--- RECORDS FOR THE EXERCISE Enclosed Below ---
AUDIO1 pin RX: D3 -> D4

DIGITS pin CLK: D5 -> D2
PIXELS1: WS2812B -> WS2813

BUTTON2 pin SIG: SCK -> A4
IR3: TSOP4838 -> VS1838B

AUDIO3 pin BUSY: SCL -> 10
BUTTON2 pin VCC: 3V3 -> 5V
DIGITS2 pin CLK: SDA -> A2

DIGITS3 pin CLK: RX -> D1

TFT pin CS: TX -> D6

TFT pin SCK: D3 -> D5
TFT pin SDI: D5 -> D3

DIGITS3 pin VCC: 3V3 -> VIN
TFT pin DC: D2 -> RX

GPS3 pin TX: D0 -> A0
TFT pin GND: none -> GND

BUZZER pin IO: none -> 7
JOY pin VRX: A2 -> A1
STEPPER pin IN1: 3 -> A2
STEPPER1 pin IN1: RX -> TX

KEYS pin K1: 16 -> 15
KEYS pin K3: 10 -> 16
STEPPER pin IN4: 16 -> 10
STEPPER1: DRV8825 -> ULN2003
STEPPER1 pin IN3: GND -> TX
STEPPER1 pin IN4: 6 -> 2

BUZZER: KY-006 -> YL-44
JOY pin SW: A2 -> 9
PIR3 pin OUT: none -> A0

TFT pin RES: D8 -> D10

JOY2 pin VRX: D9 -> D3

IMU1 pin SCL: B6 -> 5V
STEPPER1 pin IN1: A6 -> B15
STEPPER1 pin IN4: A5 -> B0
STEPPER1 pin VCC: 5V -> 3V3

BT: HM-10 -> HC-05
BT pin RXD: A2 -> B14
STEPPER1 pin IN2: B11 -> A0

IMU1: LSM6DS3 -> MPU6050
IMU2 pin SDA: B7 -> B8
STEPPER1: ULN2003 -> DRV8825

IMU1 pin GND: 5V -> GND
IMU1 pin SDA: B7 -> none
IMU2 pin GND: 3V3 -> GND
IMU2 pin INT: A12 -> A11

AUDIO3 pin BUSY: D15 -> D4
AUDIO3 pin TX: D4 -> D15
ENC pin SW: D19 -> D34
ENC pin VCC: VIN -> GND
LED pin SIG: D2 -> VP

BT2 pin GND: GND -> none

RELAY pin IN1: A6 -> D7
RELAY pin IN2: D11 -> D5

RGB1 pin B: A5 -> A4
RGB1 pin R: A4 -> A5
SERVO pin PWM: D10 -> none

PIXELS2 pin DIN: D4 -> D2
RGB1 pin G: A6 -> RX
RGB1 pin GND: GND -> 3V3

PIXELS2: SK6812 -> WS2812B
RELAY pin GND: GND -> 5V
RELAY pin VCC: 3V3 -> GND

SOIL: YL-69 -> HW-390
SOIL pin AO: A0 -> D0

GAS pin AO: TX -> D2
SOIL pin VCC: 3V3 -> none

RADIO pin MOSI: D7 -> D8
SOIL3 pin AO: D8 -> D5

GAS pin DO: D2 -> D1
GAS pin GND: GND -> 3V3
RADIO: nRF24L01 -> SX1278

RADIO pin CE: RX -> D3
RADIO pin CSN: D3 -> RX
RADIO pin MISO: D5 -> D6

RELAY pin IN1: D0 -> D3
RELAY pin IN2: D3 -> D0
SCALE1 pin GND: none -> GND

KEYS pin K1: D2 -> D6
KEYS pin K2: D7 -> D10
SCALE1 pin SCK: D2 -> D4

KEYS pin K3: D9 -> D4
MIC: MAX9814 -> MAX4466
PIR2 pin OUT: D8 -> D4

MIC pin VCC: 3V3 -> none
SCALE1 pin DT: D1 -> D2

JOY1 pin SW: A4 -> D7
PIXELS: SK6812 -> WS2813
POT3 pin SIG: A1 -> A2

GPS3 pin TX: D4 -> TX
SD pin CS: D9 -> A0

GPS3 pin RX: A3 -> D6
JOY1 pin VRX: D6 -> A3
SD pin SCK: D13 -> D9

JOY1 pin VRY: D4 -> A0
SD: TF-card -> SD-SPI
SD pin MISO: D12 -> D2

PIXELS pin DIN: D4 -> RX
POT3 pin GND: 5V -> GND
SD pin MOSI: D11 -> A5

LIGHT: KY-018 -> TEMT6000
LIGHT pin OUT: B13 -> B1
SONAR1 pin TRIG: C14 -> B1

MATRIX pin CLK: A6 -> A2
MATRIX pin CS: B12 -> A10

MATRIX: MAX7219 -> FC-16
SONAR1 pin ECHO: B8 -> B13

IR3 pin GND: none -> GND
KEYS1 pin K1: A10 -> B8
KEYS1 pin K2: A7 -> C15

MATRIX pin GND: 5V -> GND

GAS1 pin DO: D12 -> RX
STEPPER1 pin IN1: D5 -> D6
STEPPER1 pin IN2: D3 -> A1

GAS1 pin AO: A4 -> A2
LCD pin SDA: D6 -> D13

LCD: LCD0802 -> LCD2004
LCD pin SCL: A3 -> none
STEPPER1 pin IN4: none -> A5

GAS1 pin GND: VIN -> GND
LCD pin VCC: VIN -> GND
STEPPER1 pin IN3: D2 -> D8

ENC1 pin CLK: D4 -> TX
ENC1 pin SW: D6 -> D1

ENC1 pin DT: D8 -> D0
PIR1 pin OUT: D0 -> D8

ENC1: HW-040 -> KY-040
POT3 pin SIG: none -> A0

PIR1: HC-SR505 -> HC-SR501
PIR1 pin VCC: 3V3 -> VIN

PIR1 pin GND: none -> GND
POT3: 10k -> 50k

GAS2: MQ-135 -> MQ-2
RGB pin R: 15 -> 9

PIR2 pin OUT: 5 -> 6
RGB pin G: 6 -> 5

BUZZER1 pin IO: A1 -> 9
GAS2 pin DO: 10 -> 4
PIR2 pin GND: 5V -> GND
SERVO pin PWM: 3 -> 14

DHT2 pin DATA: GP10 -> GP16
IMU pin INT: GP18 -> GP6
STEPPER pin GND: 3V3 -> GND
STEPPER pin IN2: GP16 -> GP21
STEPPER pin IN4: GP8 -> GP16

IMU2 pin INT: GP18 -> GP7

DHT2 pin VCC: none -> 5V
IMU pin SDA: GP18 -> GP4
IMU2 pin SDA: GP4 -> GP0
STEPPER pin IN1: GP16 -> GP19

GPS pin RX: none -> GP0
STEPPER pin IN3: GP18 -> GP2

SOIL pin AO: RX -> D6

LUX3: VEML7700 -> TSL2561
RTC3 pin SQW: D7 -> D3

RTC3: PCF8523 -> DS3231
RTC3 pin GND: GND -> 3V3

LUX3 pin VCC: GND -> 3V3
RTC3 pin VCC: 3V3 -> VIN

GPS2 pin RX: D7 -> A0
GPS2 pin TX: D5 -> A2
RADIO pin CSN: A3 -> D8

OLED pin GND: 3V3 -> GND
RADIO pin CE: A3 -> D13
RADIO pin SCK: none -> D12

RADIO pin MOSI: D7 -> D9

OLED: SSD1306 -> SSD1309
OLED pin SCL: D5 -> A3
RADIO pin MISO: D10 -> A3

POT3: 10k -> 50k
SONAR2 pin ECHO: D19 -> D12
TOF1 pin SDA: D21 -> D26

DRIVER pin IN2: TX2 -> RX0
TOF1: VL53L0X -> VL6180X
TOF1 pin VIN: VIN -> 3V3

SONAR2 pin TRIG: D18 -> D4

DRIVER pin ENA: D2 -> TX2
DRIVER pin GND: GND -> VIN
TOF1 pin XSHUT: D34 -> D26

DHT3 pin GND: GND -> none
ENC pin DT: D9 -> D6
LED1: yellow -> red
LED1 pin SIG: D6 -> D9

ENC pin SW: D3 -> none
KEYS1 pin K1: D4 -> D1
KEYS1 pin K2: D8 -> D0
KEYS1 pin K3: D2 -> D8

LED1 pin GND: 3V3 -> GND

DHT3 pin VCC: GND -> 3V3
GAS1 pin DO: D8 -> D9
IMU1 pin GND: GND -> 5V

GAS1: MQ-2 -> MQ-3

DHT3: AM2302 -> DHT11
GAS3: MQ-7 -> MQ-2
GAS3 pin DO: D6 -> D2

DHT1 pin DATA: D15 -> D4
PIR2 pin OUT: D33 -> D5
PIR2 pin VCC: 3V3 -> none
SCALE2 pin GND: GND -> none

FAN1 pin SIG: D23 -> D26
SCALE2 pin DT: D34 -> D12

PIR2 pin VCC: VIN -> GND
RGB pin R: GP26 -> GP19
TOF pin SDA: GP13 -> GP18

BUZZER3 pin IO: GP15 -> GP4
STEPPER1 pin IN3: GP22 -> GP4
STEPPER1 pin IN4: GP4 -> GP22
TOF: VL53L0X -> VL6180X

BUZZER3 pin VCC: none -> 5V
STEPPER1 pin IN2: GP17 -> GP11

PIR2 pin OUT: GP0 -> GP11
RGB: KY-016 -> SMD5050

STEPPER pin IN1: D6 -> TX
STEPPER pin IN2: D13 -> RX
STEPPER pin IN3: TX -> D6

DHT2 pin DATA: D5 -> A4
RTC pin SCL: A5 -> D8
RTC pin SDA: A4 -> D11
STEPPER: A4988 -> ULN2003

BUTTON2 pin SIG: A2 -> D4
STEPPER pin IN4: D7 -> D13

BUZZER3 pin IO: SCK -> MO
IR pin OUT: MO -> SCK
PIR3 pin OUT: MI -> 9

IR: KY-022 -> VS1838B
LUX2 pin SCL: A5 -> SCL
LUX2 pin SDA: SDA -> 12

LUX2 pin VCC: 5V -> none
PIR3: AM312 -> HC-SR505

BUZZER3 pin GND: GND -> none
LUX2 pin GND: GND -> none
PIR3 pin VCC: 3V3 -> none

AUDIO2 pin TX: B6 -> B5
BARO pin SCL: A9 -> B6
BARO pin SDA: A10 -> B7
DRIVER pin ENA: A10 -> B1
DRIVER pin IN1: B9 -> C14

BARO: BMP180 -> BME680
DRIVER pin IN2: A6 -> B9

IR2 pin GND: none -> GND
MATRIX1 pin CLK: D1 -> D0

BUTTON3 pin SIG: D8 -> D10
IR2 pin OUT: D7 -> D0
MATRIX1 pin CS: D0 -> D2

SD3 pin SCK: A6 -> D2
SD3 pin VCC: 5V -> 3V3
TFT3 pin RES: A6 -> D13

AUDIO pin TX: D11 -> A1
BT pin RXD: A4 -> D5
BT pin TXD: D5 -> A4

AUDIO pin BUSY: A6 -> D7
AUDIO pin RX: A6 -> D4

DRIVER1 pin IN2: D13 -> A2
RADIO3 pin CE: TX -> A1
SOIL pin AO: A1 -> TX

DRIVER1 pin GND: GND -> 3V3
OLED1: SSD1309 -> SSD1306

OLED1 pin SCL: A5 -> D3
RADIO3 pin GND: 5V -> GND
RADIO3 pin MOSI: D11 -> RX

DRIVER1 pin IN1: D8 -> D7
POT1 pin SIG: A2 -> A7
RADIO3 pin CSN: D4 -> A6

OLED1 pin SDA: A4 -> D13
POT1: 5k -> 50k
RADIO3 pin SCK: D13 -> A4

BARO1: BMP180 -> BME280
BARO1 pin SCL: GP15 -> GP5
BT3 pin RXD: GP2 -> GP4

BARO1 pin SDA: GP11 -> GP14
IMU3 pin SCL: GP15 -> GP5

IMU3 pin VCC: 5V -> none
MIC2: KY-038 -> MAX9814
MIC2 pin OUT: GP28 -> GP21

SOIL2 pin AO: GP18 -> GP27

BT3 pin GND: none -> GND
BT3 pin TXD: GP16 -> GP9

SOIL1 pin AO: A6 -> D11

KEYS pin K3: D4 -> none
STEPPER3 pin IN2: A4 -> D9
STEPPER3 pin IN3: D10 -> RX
--- End of Enclosed RECORDS FOR THE EXERCISE ---
Your answer should consist only of the lines above between the line holding "RELAY pin IN2: D3 -> D0" and the line holding "LCD pin VCC: VIN -> GND", inclusive, each transcribed exactly.

• TASK OUTPUT
RELAY pin IN2: D3 -> D0
SCALE1 pin GND: none -> GND

KEYS pin K1: D2 -> D6
KEYS pin K2: D7 -> D10
SCALE1 pin SCK: D2 -> D4

KEYS pin K3: D9 -> D4
MIC: MAX9814 -> MAX4466
PIR2 pin OUT: D8 -> D4

MIC pin VCC: 3V3 -> none
SCALE1 pin DT: D1 -> D2

JOY1 pin SW: A4 -> D7
PIXELS: SK6812 -> WS2813
POT3 pin SIG: A1 -> A2

GPS3 pin TX: D4 -> TX
SD pin CS: D9 -> A0

GPS3 pin RX: A3 -> D6
JOY1 pin VRX: D6 -> A3
SD pin SCK: D13 -> D9

JOY1 pin VRY: D4 -> A0
SD: TF-card -> SD-SPI
SD pin MISO: D12 -> D2

PIXELS pin DIN: D4 -> RX
POT3 pin GND: 5V -> GND
SD pin MOSI: D11 -> A5

LIGHT: KY-018 -> TEMT6000
LIGHT pin OUT: B13 -> B1
SONAR1 pin TRIG: C14 -> B1

MATRIX pin CLK: A6 -> A2
MATRIX pin CS: B12 -> A10

MATRIX: MAX7219 -> FC-16
SONAR1 pin ECHO: B8 -> B13

IR3 pin GND: none -> GND
KEYS1 pin K1: A10 -> B8
KEYS1 pin K2: A7 -> C15

MATRIX pin GND: 5V -> GND

GAS1 pin DO: D12 -> RX
STEPPER1 pin IN1: D5 -> D6
STEPPER1 pin IN2: D3 -> A1

GAS1 pin AO: A4 -> A2
LCD pin SDA: D6 -> D13

LCD: LCD0802 -> LCD2004
LCD pin SCL: A3 -> none
STEPPER1 pin IN4: none -> A5

GAS1 pin GND: VIN -> GND
LCD pin VCC: VIN -> GND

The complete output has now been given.